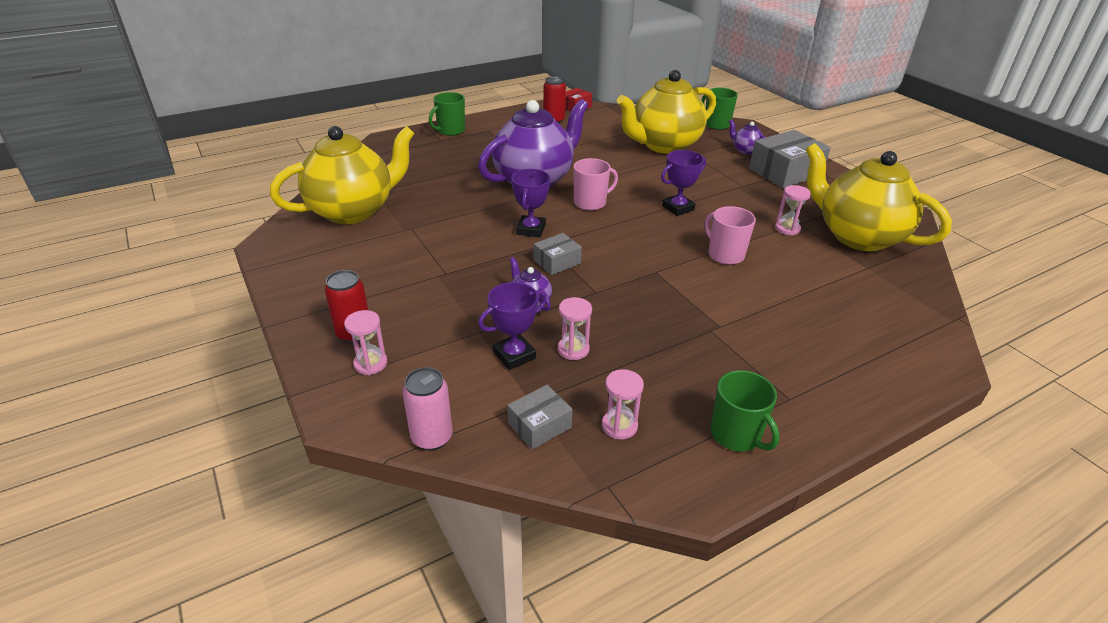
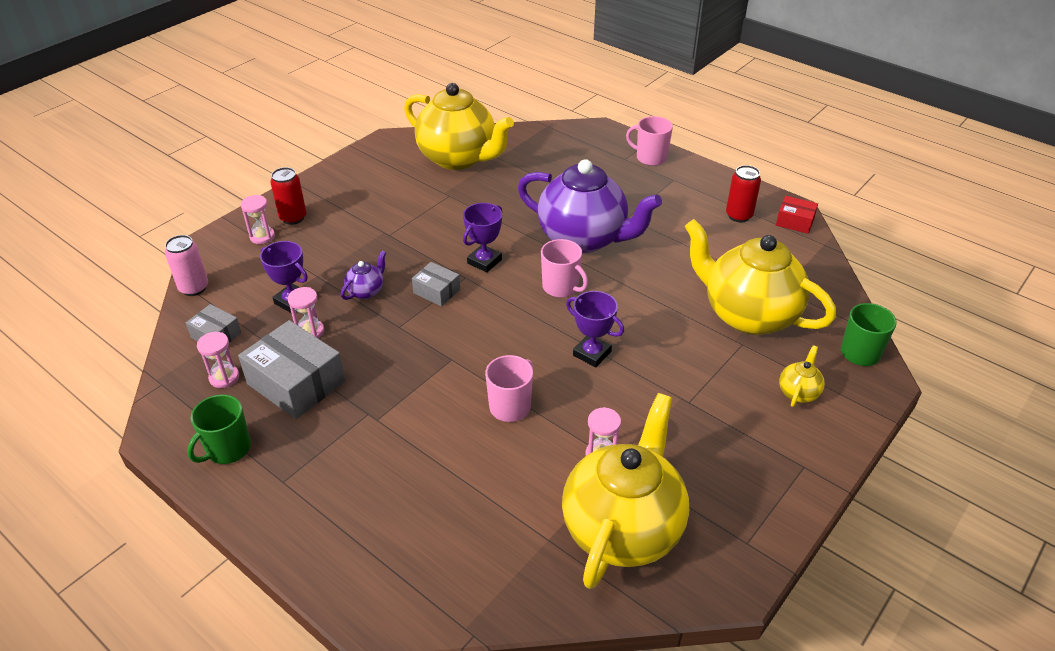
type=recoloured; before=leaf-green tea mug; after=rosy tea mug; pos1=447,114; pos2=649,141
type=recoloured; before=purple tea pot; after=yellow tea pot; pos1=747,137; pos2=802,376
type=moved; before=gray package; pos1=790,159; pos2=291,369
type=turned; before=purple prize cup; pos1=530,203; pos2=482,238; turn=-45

→ Exercise: Copy each line of the data above that holds "recoloured".

→ Reply to the task:
type=recoloured; before=leaf-green tea mug; after=rosy tea mug; pos1=447,114; pos2=649,141
type=recoloured; before=purple tea pot; after=yellow tea pot; pos1=747,137; pos2=802,376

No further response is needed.